• YOUR TASK
Make an exact copy of the records, omitting all images.

• DATASET ENTRIES

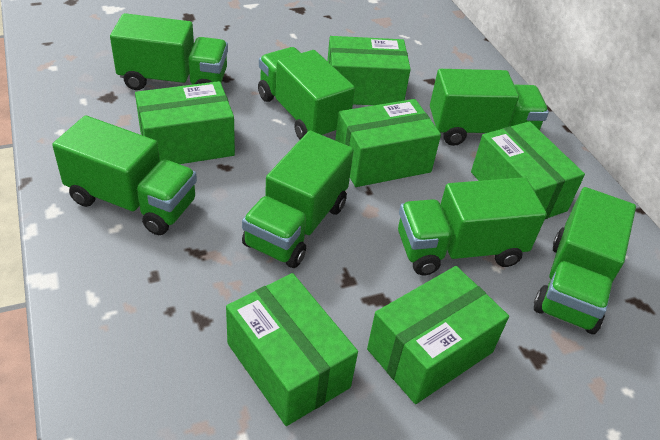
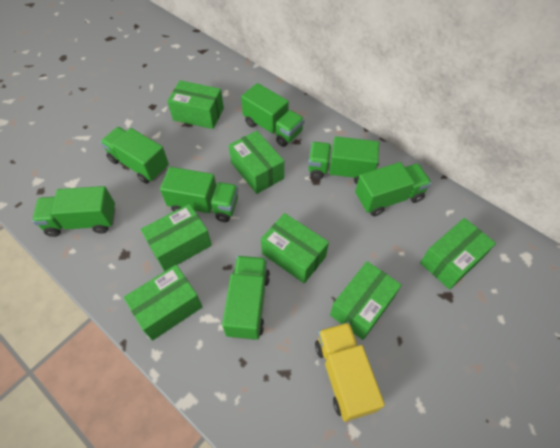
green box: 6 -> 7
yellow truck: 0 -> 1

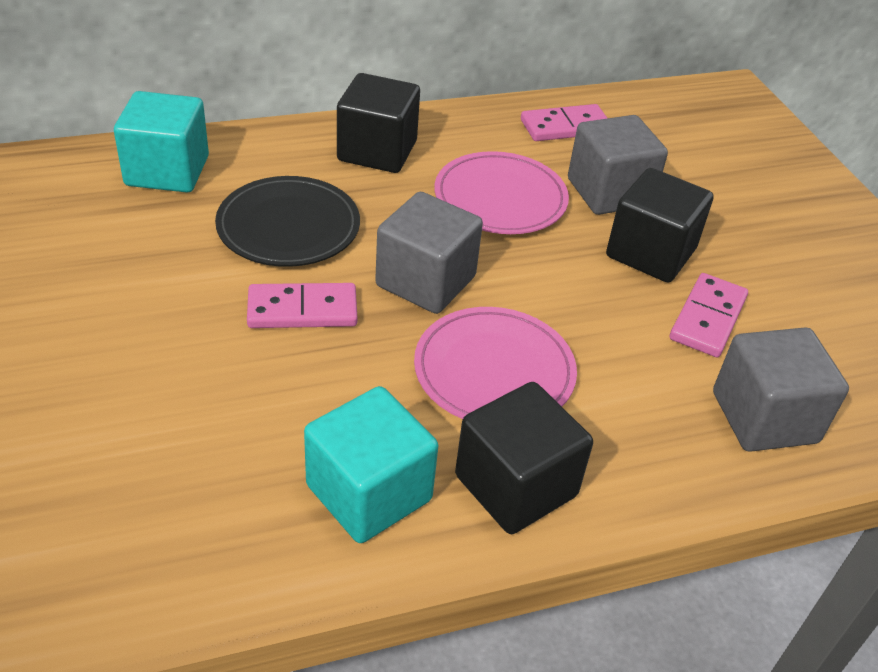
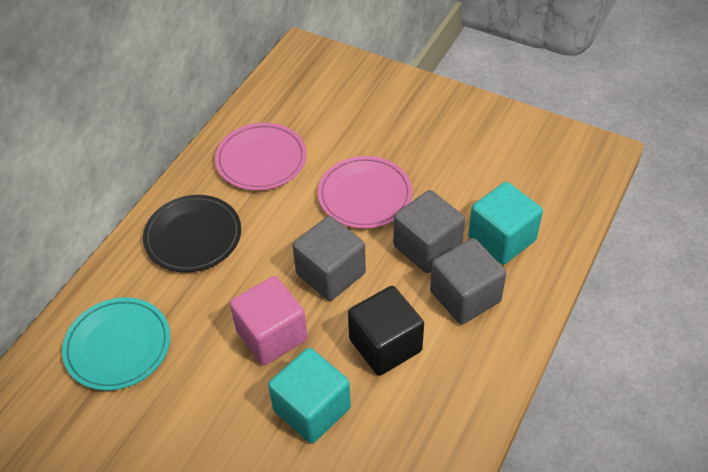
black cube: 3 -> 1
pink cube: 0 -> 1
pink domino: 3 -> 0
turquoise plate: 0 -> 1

• TASK ANSWER
green box: 6 -> 7
yellow truck: 0 -> 1

black cube: 3 -> 1
pink cube: 0 -> 1
pink domino: 3 -> 0
turquoise plate: 0 -> 1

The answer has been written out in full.